▶ RECORDS FOR THE EXERCISE
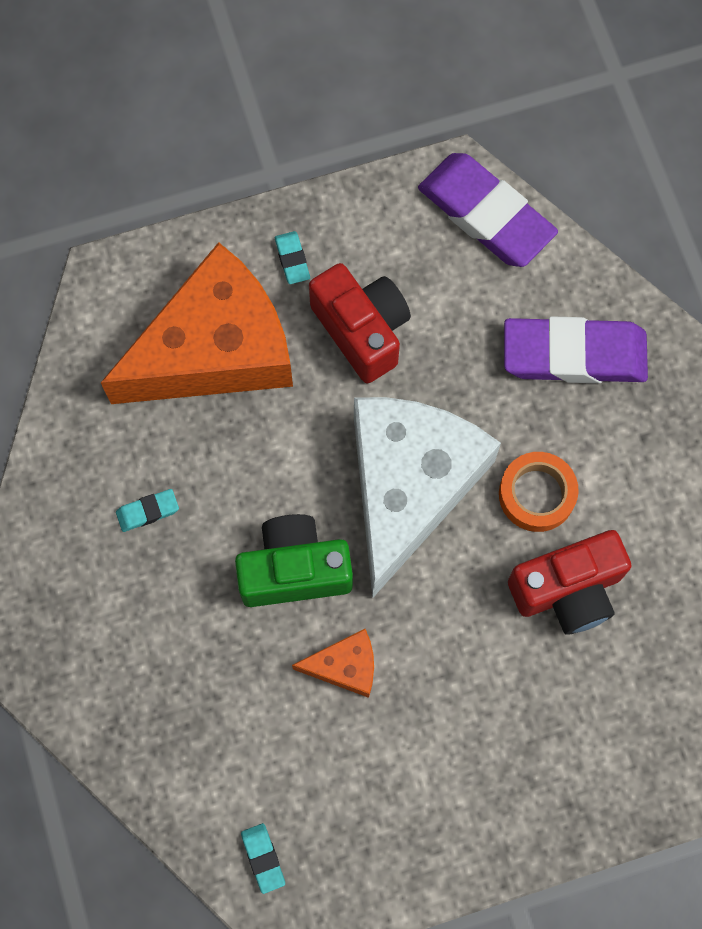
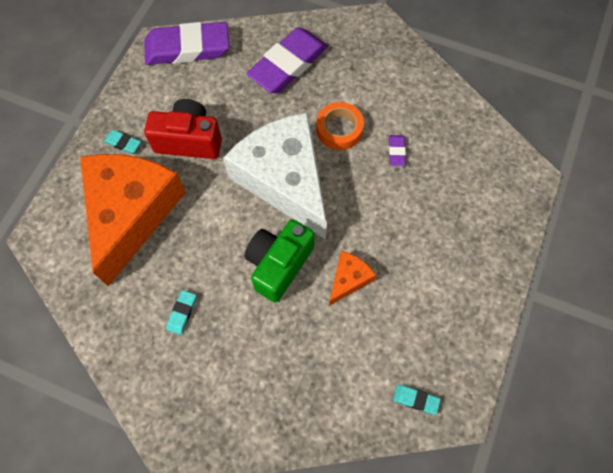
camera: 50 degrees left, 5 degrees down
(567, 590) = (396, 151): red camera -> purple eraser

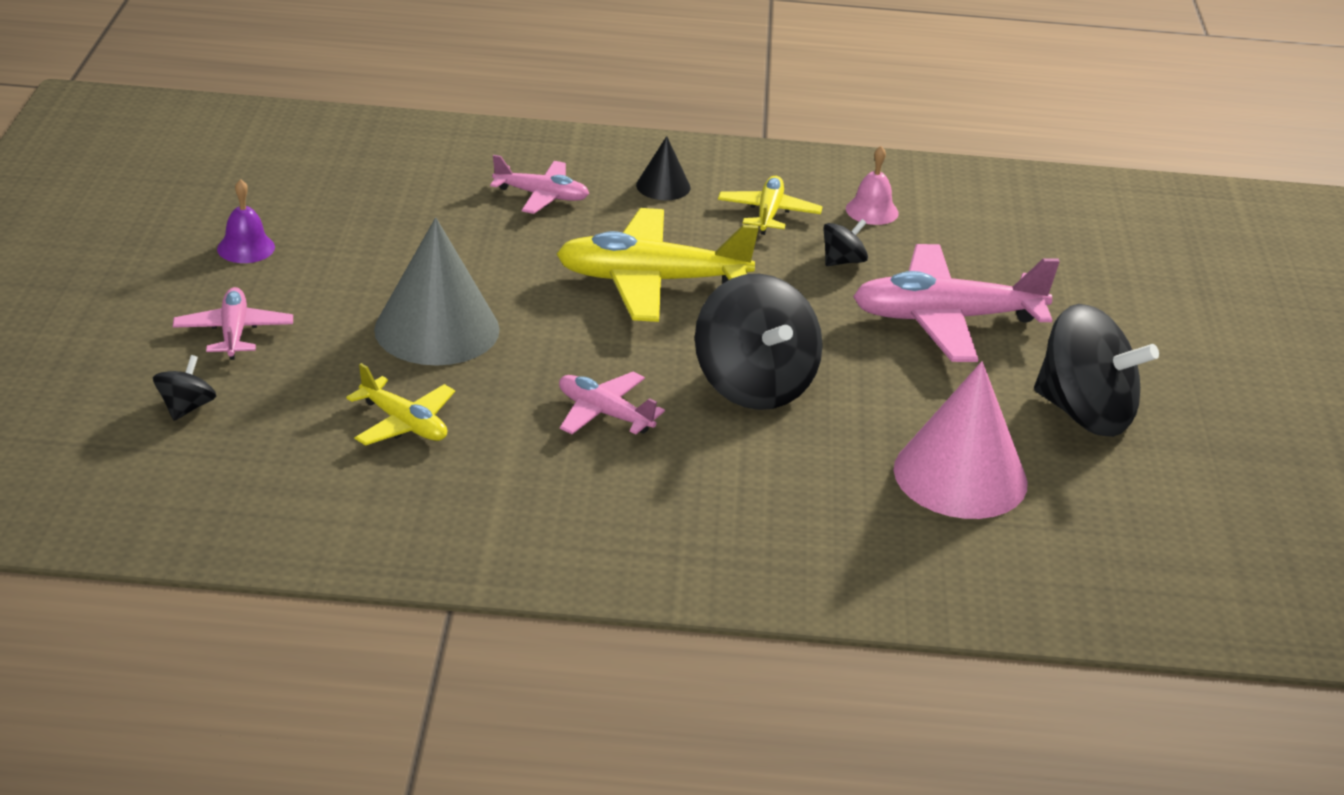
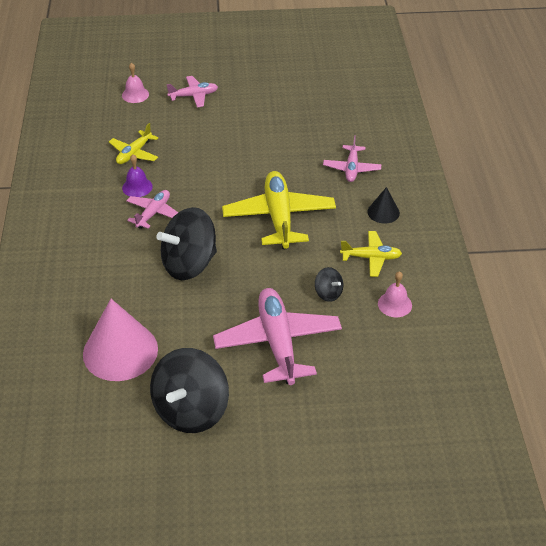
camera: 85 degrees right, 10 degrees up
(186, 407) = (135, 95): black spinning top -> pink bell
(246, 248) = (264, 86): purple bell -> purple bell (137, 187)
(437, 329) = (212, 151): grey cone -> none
---
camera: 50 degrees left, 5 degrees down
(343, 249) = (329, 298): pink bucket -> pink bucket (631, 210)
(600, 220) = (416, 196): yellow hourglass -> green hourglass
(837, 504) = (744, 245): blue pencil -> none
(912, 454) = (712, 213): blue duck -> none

▶ INSTRUCTIONS TO FOLLOW
Where a line in the entries holds "purple", copy that line.

▶ ANSWER FOR THIS EXERCISE
(567, 590) = (396, 151): red camera -> purple eraser
(246, 248) = (264, 86): purple bell -> purple bell (137, 187)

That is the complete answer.